**Directions for this task**
Strip the pictures, then copy the remaining data exactly as it stands.

Dataset entries:
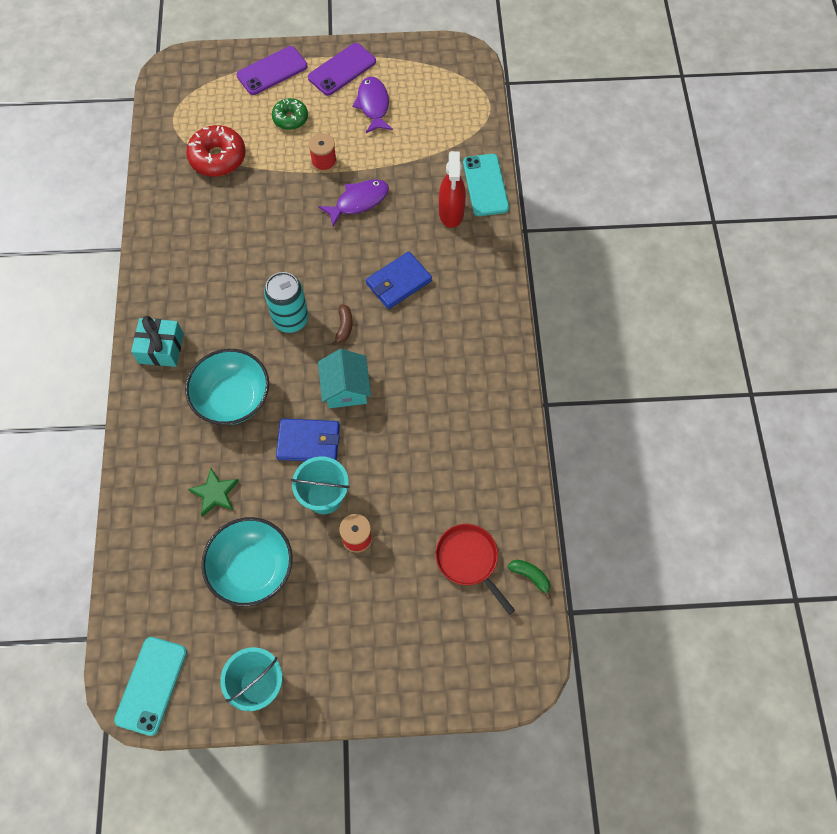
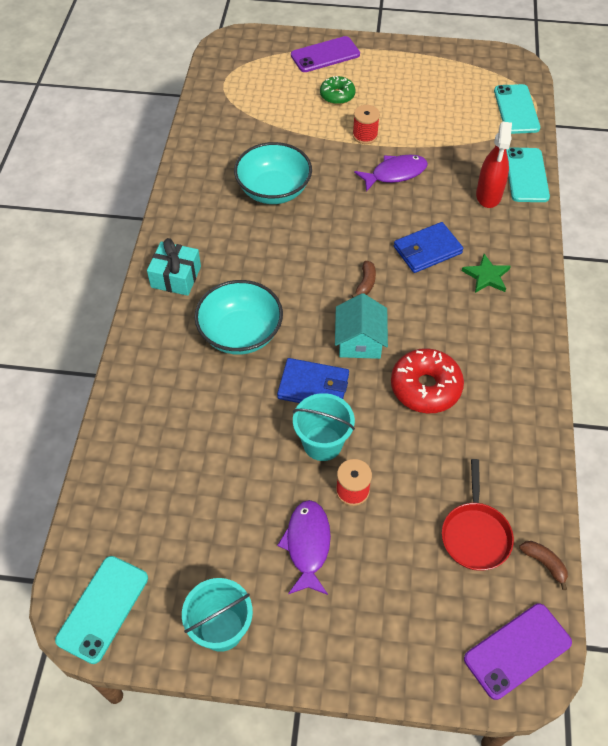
camera: 10 degrees right, 10 degrees down
(215, 493) = (206, 421): green star -> green star (486, 276)
(218, 157) = (261, 119): red donut -> red donut (425, 387)
(252, 569) = (234, 504): turquoise bowl -> turquoise bowl (273, 190)
(291, 319) = (311, 269): turquoise can -> none
(342, 69) = (393, 61): purple phone -> purple phone (517, 650)
(373, 105) = (420, 94): purple fish -> purple fish (307, 545)
(469, 560) = (475, 534): red pan -> red pan turned 150 degrees counterclockwise
(470, 110) = (516, 109): none -> turquoise phone
(530, 576) = (544, 563): green banana -> brown banana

**Solution for this exercise**
camera: 10 degrees right, 10 degrees down
(215, 493) = (206, 421): green star -> green star (486, 276)
(218, 157) = (261, 119): red donut -> red donut (425, 387)
(252, 569) = (234, 504): turquoise bowl -> turquoise bowl (273, 190)
(291, 319) = (311, 269): turquoise can -> none
(342, 69) = (393, 61): purple phone -> purple phone (517, 650)
(373, 105) = (420, 94): purple fish -> purple fish (307, 545)
(469, 560) = (475, 534): red pan -> red pan turned 150 degrees counterclockwise
(470, 110) = (516, 109): none -> turquoise phone
(530, 576) = (544, 563): green banana -> brown banana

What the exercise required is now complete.